#### What you are asked to do
A word-for-word copy of the data, pictures excluded, is what this task asks for.

#### Data provided
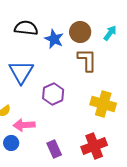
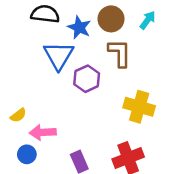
blue triangle: (21, 72) -> (59, 56), moved
purple hexagon: (53, 94) -> (87, 79), moved

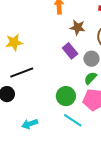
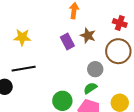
purple rectangle: (70, 51) -> (67, 42), moved

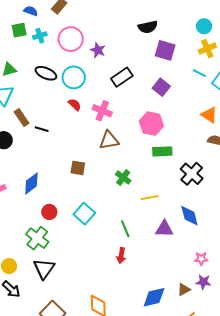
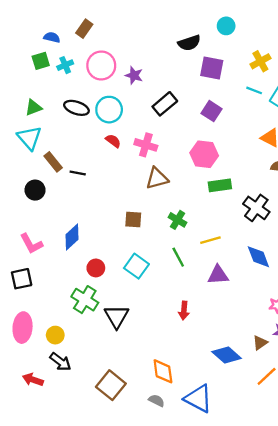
cyan circle: (204, 26) -> (226, 26), moved
brown square: (78, 168) -> (133, 220), moved
green line: (125, 229) -> (178, 257), moved
purple triangle: (164, 229) -> (218, 275), moved
black triangle: (44, 269) -> (117, 316), moved
blue diamond: (154, 297) -> (227, 355), turned 60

#### Written answer
blue triangle: (21, 72) -> (59, 56), moved
purple hexagon: (53, 94) -> (87, 79), moved

purple rectangle: (70, 51) -> (67, 42), moved

cyan circle: (204, 26) -> (226, 26), moved
brown square: (78, 168) -> (133, 220), moved
green line: (125, 229) -> (178, 257), moved
purple triangle: (164, 229) -> (218, 275), moved
black triangle: (44, 269) -> (117, 316), moved
blue diamond: (154, 297) -> (227, 355), turned 60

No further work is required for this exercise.